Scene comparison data
Content starts

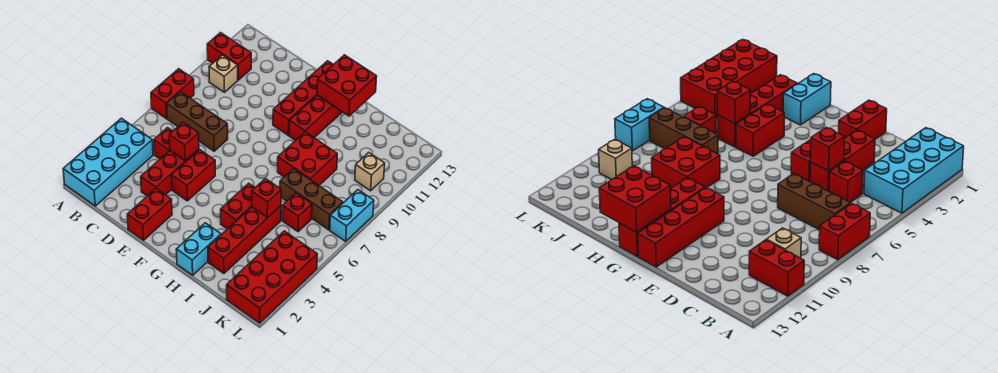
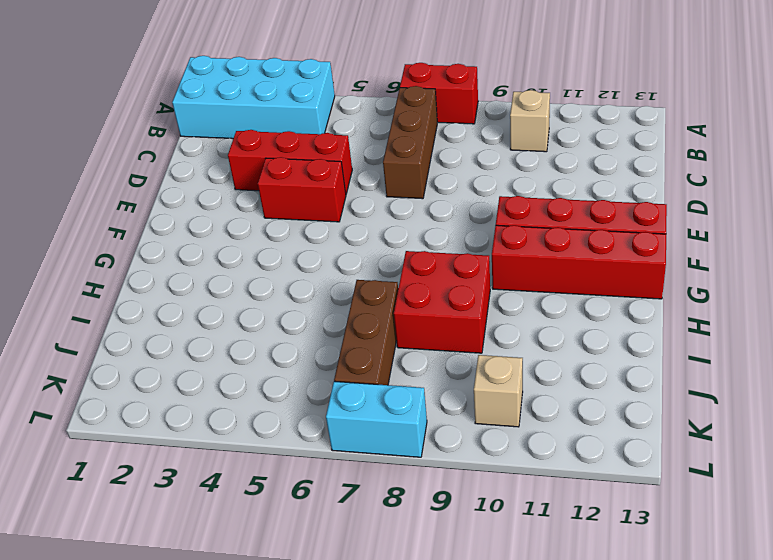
none -> red brick A11:B11 level 1
none -> red brick C5 level 1
none -> red brick E1:E2 level 1

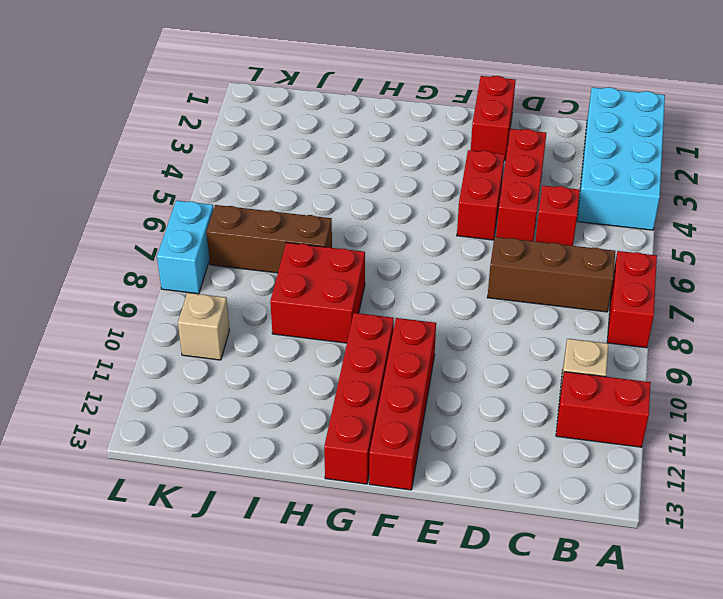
none -> cyan brick H1:H2 level 1
none -> red brick H4:H5 level 1
none -> red brick I2:I5 level 1

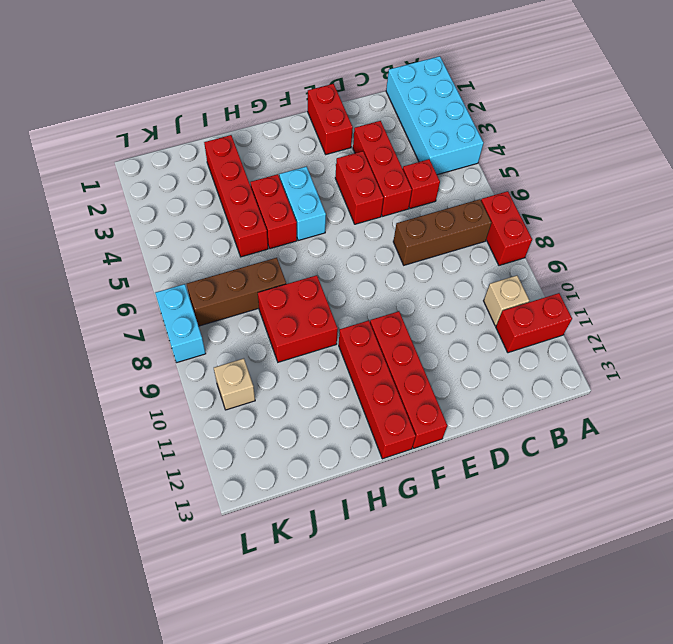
cyan brick G4:G5 level 1 -> cyan brick H1:H2 level 1
none -> red brick J6 level 1
none -> red brick K1:L4 level 1
none -> red brick D5 level 2

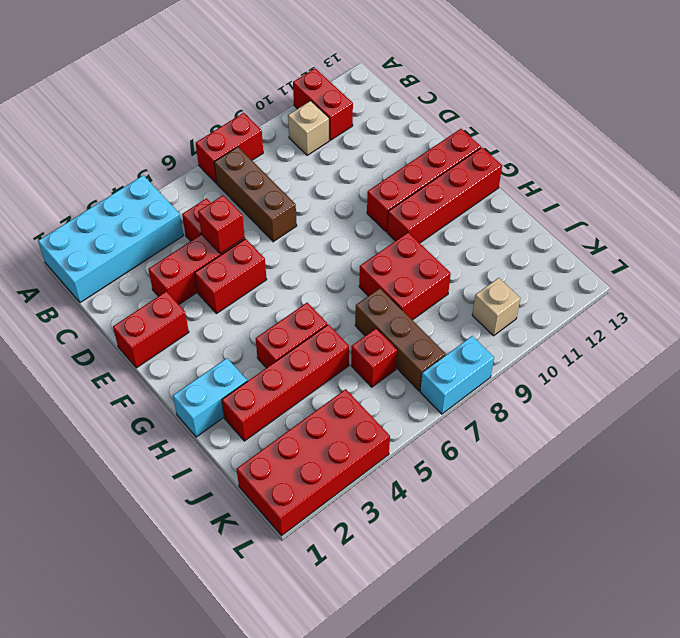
none -> red brick G12:H13 level 2
none -> red brick I5 level 2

Content ends

■ WHAT THE TASK ASKS ■
Each line from the top of the records through the one containing "cyan brick G4:G5" needs to be transcribed exactly, without pictures.

■ RESULT ■
none -> red brick A11:B11 level 1
none -> red brick C5 level 1
none -> red brick E1:E2 level 1

none -> cyan brick H1:H2 level 1
none -> red brick H4:H5 level 1
none -> red brick I2:I5 level 1

cyan brick G4:G5 level 1 -> cyan brick H1:H2 level 1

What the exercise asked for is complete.